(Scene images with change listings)
----------------

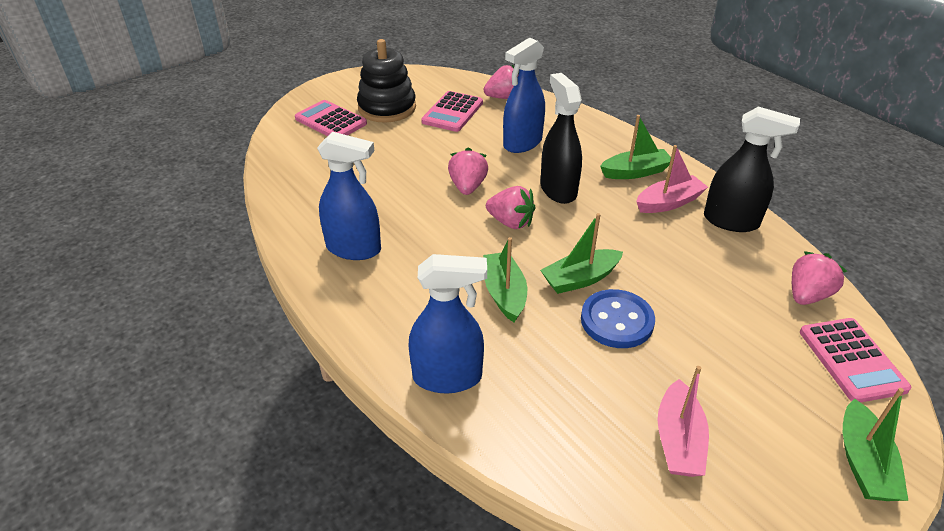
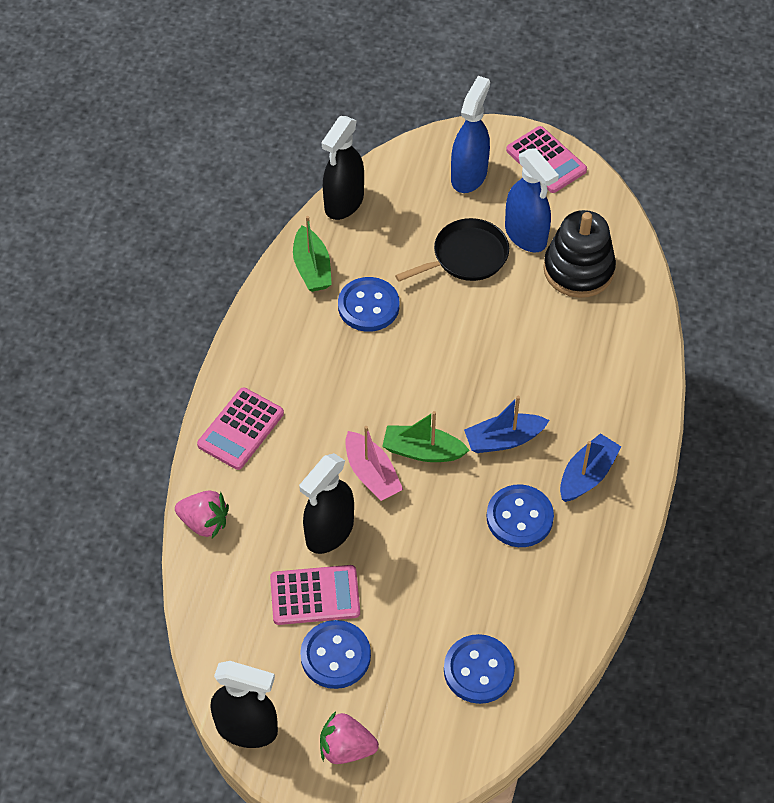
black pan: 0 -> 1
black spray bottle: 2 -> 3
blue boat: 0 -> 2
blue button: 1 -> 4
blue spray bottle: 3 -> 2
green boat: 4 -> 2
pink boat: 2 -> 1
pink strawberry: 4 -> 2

----------------

Problem details:
Restate the data word for word, minus any images.

Answer section:
black pan: 0 -> 1
black spray bottle: 2 -> 3
blue boat: 0 -> 2
blue button: 1 -> 4
blue spray bottle: 3 -> 2
green boat: 4 -> 2
pink boat: 2 -> 1
pink strawberry: 4 -> 2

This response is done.